About this exercise — Beginning with the line that includes "none -> white 1x4 brick [197,104,325,197]" and ending with the last line, print the records exactly, leaving every picture out.

Task data —

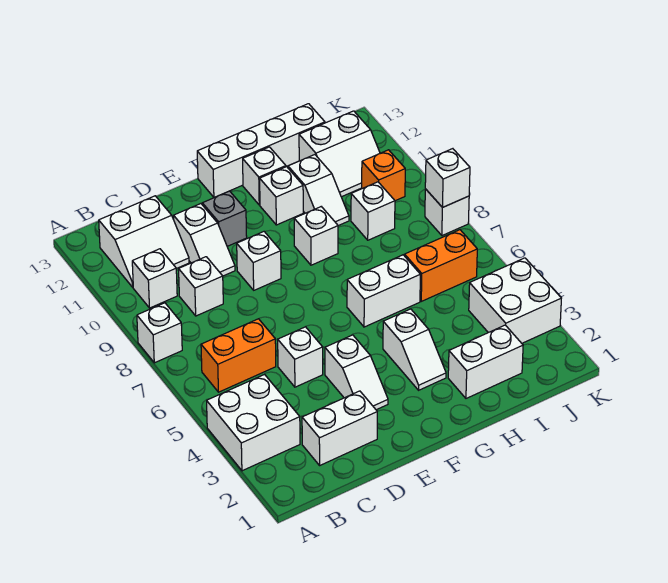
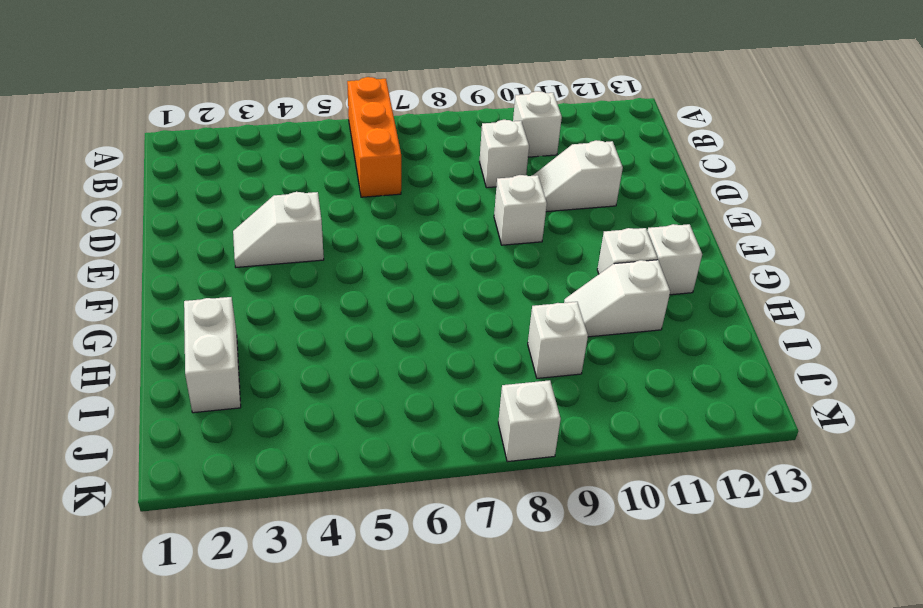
orange 1x3 brick [347,77,401,197] -> orange 1x2 brick [201,319,276,392]
none -> white 2x2 brick [207,374,300,471]
none -> white 1x1 brick [137,303,182,363]
none -> white 2x2 slope [99,196,189,287]

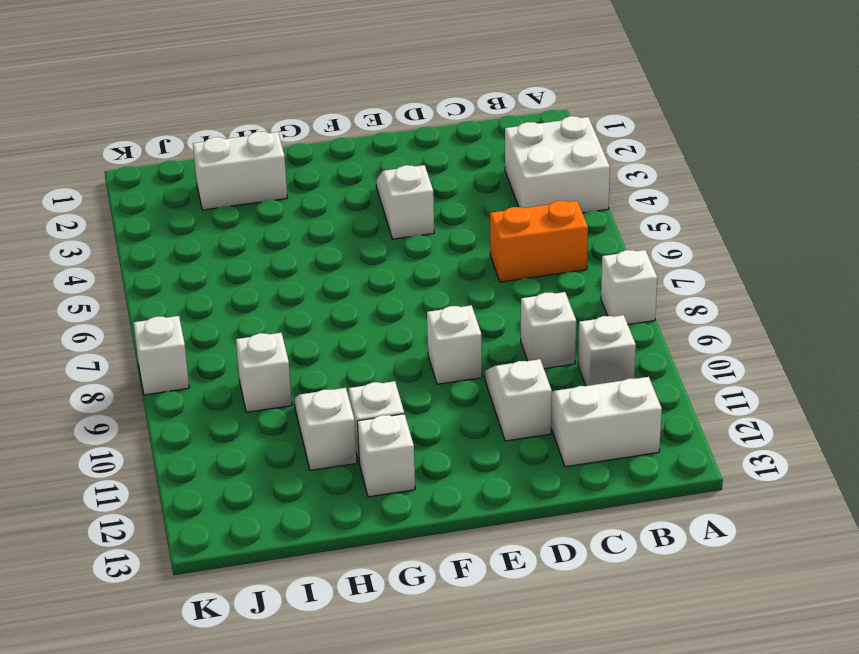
none -> white 1x2 brick [302,391,377,465]
none -> white 1x1 brick [278,327,323,387]
none -> grey 1x1 brick [202,191,247,246]

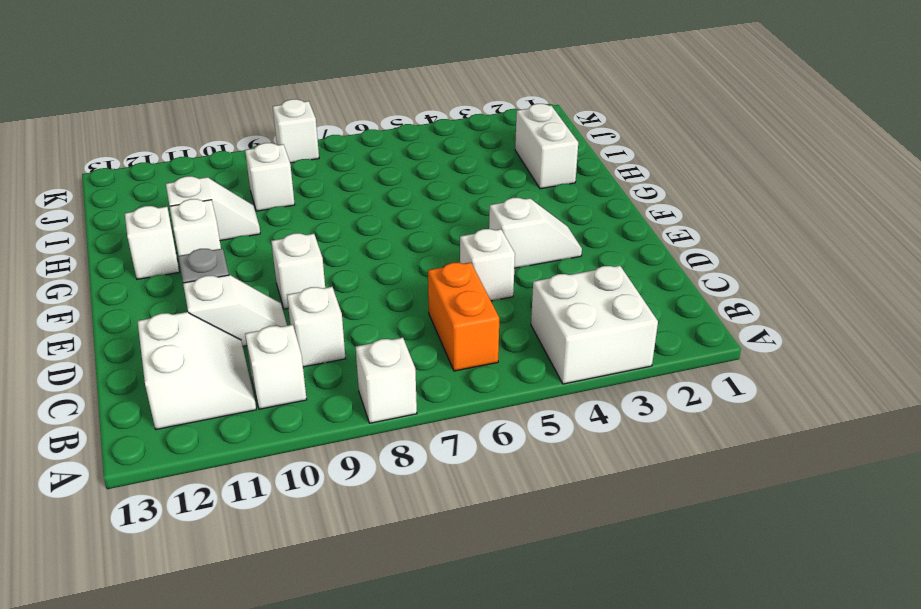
none -> white 1x2 brick [302,391,377,465]
none -> white 1x4 brick [197,104,325,197]
none -> white 1x2 slope [383,309,446,390]

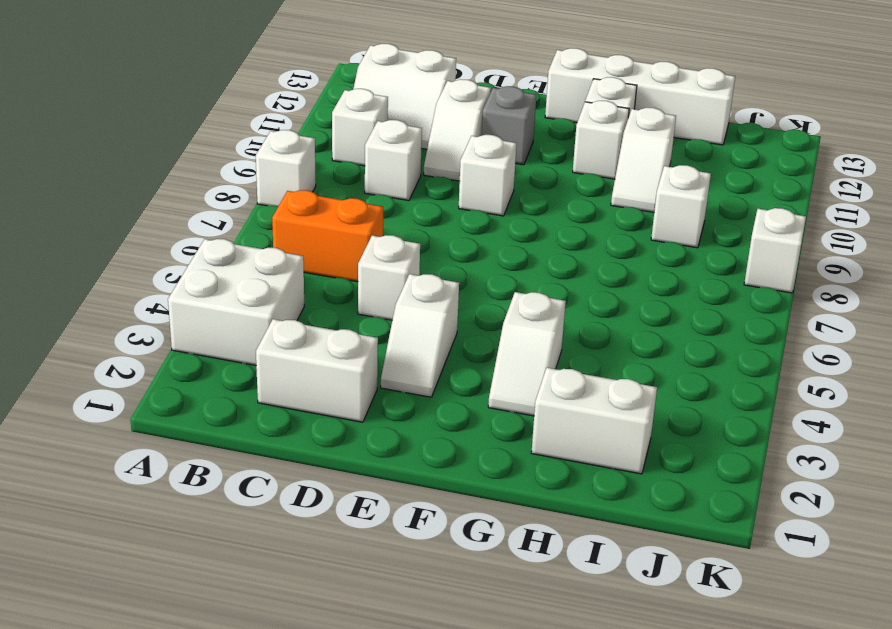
none -> white 1x2 brick [347,255,420,327]
none -> white 1x1 brick [294,207,338,265]
none -> orange 1x2 brick [405,230,477,301]

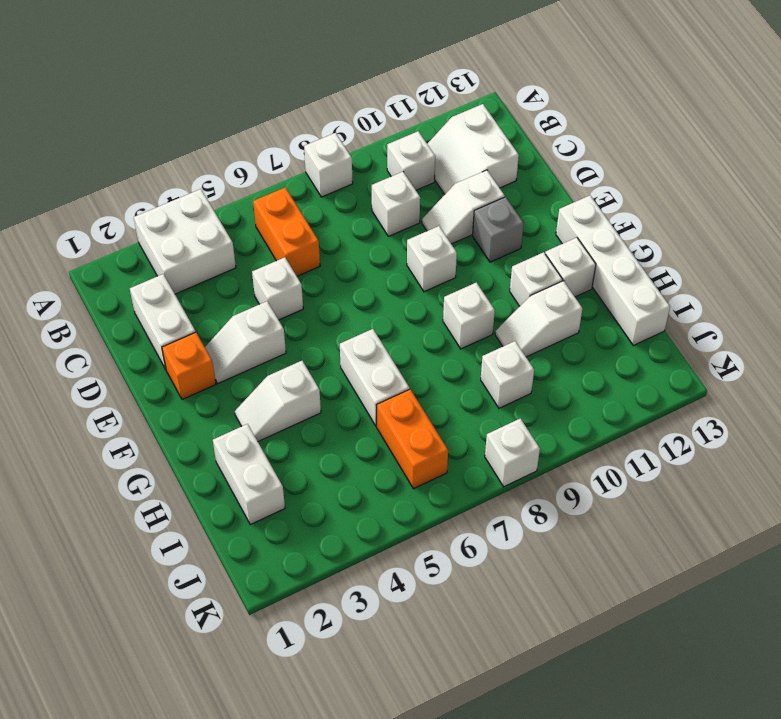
orange 1x1 brick [162,332,216,400] -> orange 1x1 brick moved to [362,150,405,201]
none -> white 2x2 slope [299,111,380,197]
none -> white 2x2 brick [469,258,561,343]
none -> white 1x1 brick [425,149,470,208]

Response area —
none -> white 1x4 brick [197,104,325,197]
none -> white 1x2 slope [383,309,446,390]

none -> white 1x2 brick [347,255,420,327]
none -> white 1x1 brick [294,207,338,265]
none -> orange 1x2 brick [405,230,477,301]

orange 1x1 brick [162,332,216,400] -> orange 1x1 brick moved to [362,150,405,201]
none -> white 2x2 slope [299,111,380,197]
none -> white 2x2 brick [469,258,561,343]
none -> white 1x1 brick [425,149,470,208]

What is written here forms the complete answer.